INSTRUCTIONS TO FOLLOW
Scan the listing for the word "shape", and copy out each line where it is found.
*** Opening RECORD SET ***
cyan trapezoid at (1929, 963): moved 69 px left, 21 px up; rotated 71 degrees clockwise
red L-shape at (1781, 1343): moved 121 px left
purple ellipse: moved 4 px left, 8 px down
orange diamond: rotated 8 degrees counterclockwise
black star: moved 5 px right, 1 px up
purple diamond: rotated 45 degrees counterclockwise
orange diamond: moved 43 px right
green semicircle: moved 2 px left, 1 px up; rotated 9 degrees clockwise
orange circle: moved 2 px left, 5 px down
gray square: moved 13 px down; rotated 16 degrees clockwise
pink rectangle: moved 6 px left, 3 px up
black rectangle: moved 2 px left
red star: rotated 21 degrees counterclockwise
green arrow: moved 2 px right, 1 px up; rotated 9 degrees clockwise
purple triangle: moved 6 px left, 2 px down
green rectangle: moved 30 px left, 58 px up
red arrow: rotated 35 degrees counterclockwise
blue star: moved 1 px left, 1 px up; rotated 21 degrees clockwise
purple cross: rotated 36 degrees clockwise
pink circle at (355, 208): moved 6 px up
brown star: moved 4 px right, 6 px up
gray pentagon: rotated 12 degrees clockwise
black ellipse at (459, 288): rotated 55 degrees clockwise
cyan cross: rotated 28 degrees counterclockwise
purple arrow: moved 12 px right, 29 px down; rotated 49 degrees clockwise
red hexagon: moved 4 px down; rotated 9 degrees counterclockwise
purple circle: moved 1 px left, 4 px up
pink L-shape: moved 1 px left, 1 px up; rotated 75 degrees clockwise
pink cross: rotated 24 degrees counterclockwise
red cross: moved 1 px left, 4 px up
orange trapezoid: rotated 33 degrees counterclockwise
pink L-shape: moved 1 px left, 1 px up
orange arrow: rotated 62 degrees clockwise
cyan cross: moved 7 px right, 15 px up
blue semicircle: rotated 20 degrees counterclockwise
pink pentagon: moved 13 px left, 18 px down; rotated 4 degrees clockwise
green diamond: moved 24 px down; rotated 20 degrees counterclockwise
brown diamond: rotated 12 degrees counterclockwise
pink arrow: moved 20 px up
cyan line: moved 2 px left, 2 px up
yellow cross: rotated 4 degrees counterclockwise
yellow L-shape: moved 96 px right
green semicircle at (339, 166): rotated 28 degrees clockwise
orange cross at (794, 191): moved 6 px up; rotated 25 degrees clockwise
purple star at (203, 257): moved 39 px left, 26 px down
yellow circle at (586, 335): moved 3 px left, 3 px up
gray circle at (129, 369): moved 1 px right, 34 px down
*** Closing RECORD SET ***
TASK RESULT
red L-shape at (1781, 1343): moved 121 px left
pink L-shape: moved 1 px left, 1 px up; rotated 75 degrees clockwise
pink L-shape: moved 1 px left, 1 px up
yellow L-shape: moved 96 px right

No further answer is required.